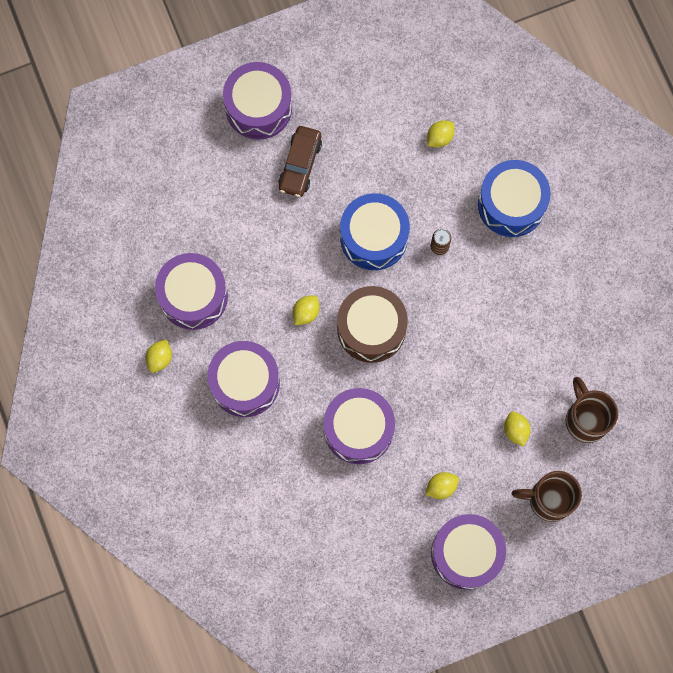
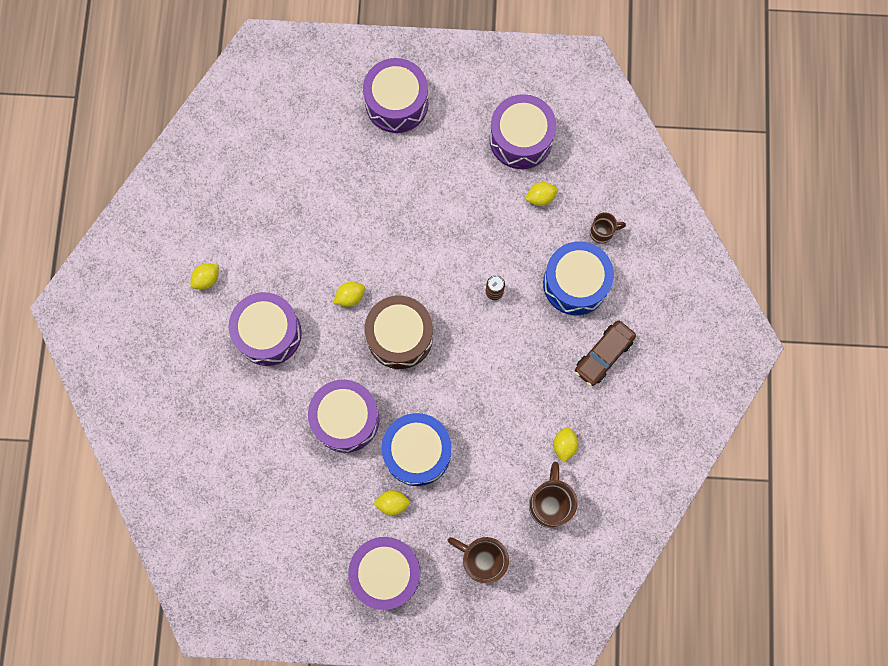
camera: 25 degrees right, 0 degrees up
purple drum [155,253,228,330] -> purple drum moved to [489,94,556,169]
brown car [278,126,322,197] -> brown car moved to [575,321,636,386]
blue drum [340,193,410,270] -> blue drum moved to [382,413,451,486]
yellow lemon [504,411,531,447] -> yellow lemon moved to [553,427,578,463]
none -> brown mug [590,212,626,244]

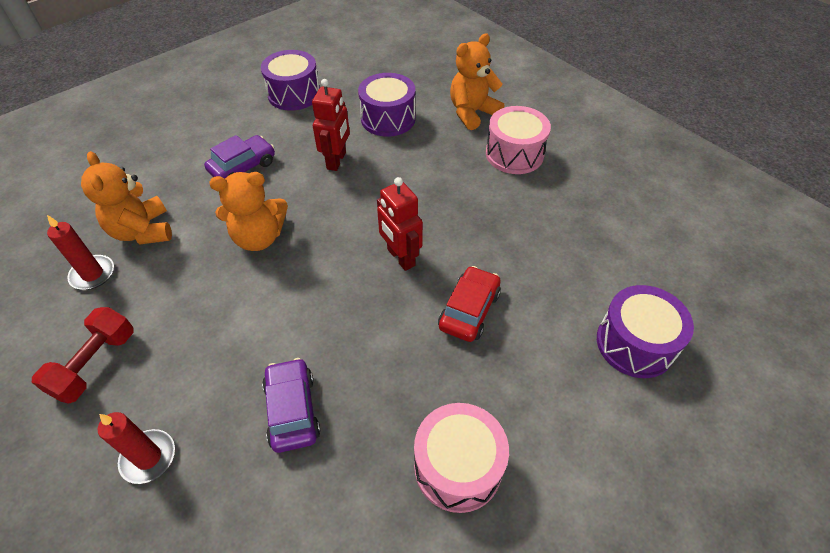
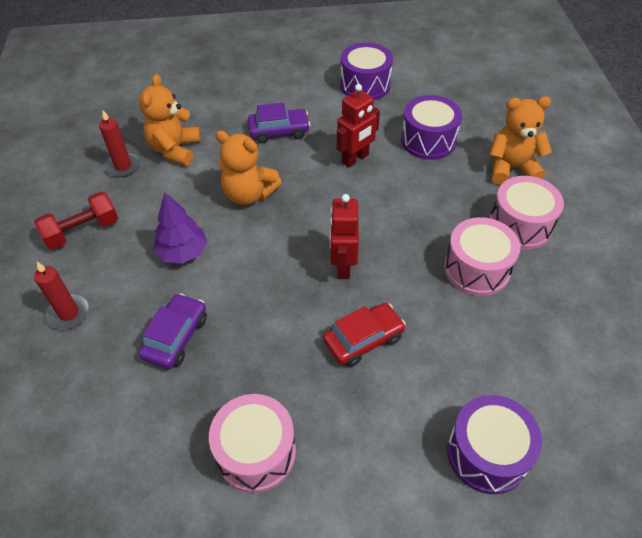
camera: 35 degrees right, 0 degrees up
none -> purple tree [154,193,207,264]
none -> pink drum [444,217,520,296]

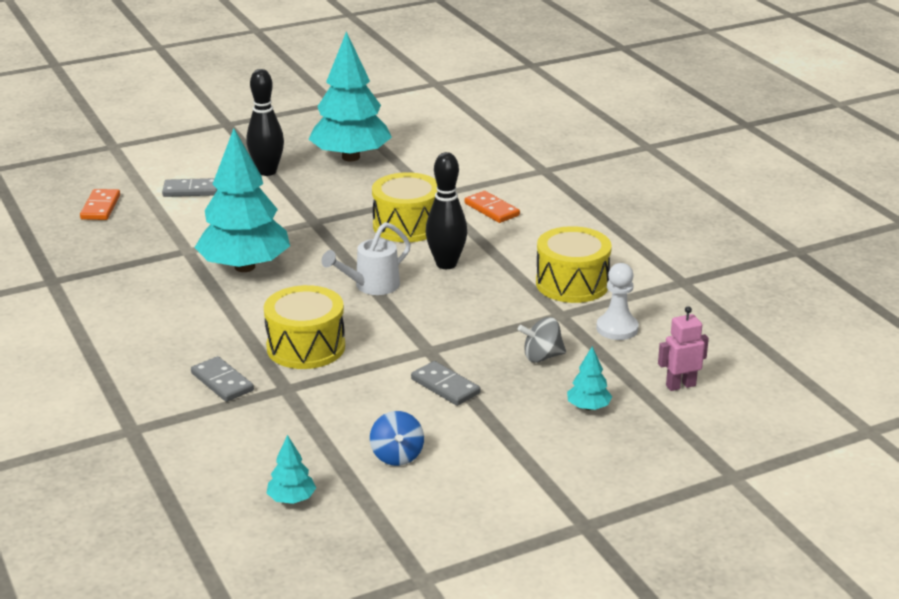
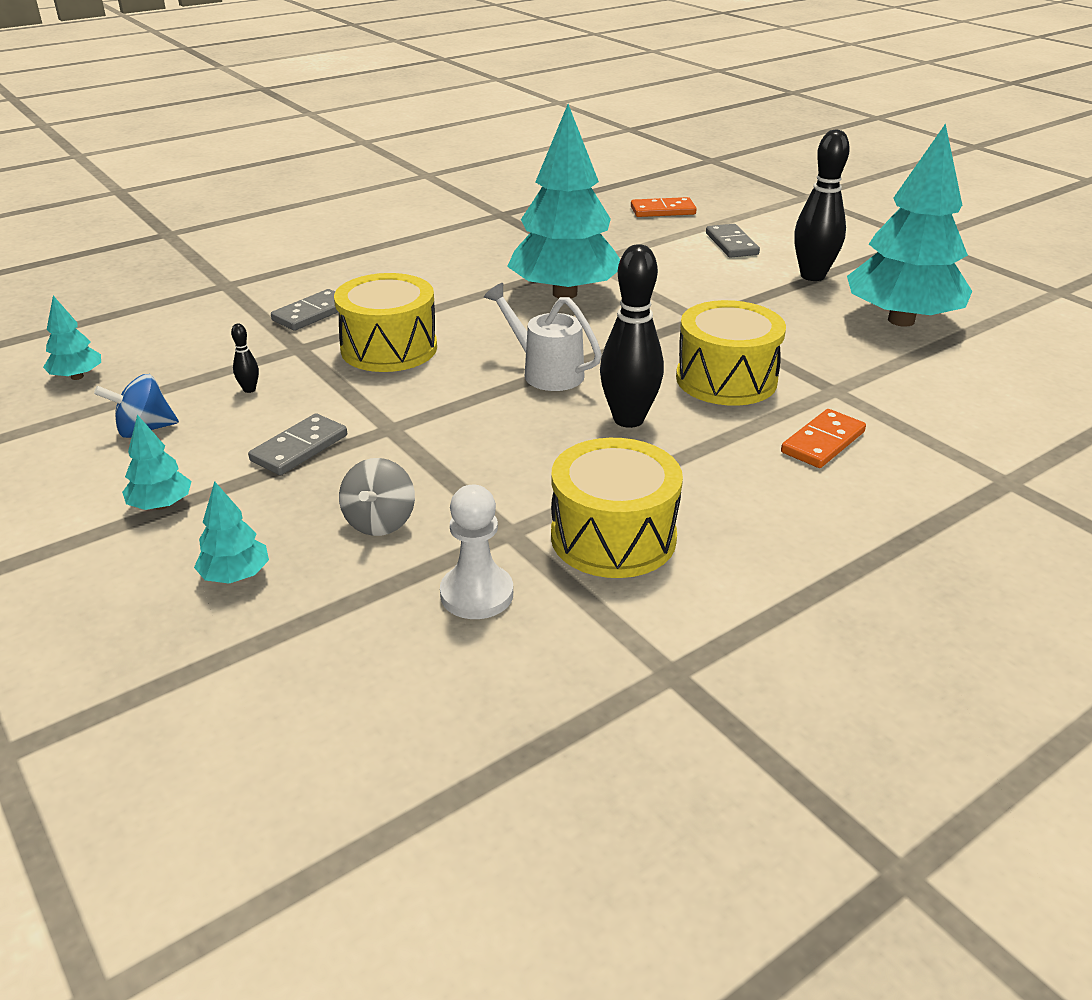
camera: 80 degrees right, 5 degrees up
grey spinning top [518,317,566,363] -> grey spinning top turned 150 degrees counterclockwise [339,458,415,536]
pink robot [658,306,709,391] -> none
none -> turquoise tree [122,415,192,510]
none -> black bowling pin [231,323,259,393]

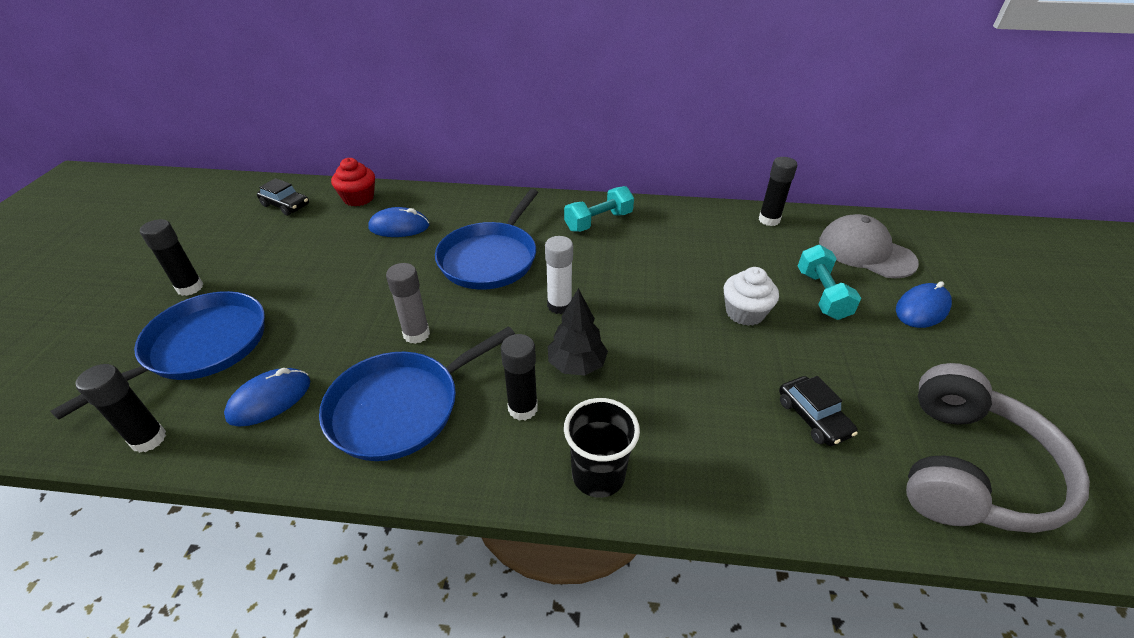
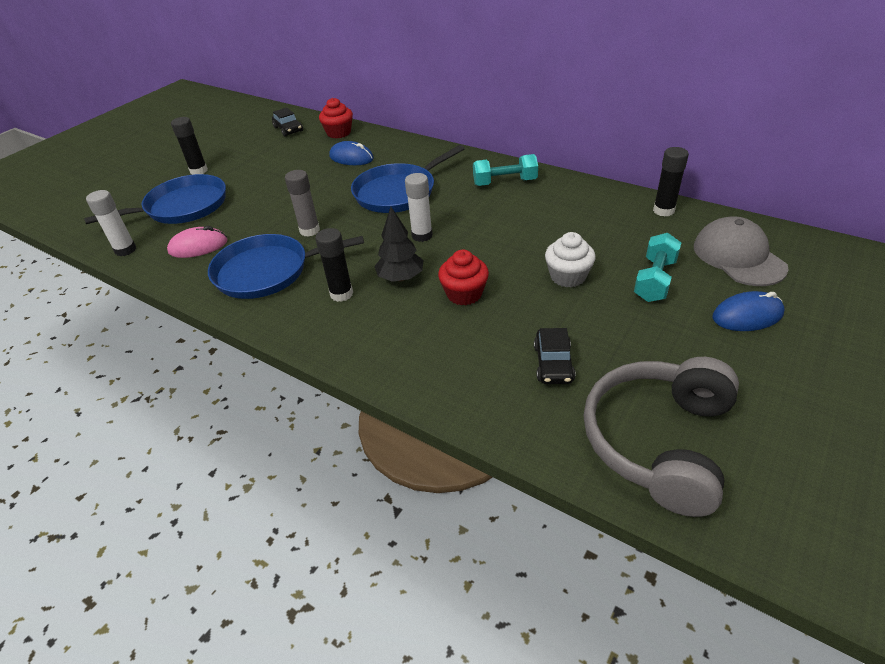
camera: 30 degrees right, 0 degrees up
black glue stick [75,364,166,453] -> white glue stick [86,190,136,256]
blue mouse [224,368,310,426] -> pink mouse [167,226,228,258]
black cup [564,398,640,498] -> none
grey headphones [906,363,1090,533] -> grey headphones turned 150 degrees clockwise [584,357,739,517]
none -> red cupcake [438,250,489,305]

Job
Once the pictures are set aside, the remaining data must be transcribed exactly.

Answer to the exercise
camera: 25 degrees right, 0 degrees up
purple drum [155,253,228,330] -> purple drum moved to [489,94,556,169]
brown car [278,126,322,197] -> brown car moved to [575,321,636,386]
blue drum [340,193,410,270] -> blue drum moved to [382,413,451,486]
yellow lemon [504,411,531,447] -> yellow lemon moved to [553,427,578,463]
none -> brown mug [590,212,626,244]

camera: 35 degrees right, 0 degrees up
none -> purple tree [154,193,207,264]
none -> pink drum [444,217,520,296]

camera: 80 degrees right, 5 degrees up
grey spinning top [518,317,566,363] -> grey spinning top turned 150 degrees counterclockwise [339,458,415,536]
pink robot [658,306,709,391] -> none
none -> turquoise tree [122,415,192,510]
none -> black bowling pin [231,323,259,393]

camera: 30 degrees right, 0 degrees up
black glue stick [75,364,166,453] -> white glue stick [86,190,136,256]
blue mouse [224,368,310,426] -> pink mouse [167,226,228,258]
black cup [564,398,640,498] -> none
grey headphones [906,363,1090,533] -> grey headphones turned 150 degrees clockwise [584,357,739,517]
none -> red cupcake [438,250,489,305]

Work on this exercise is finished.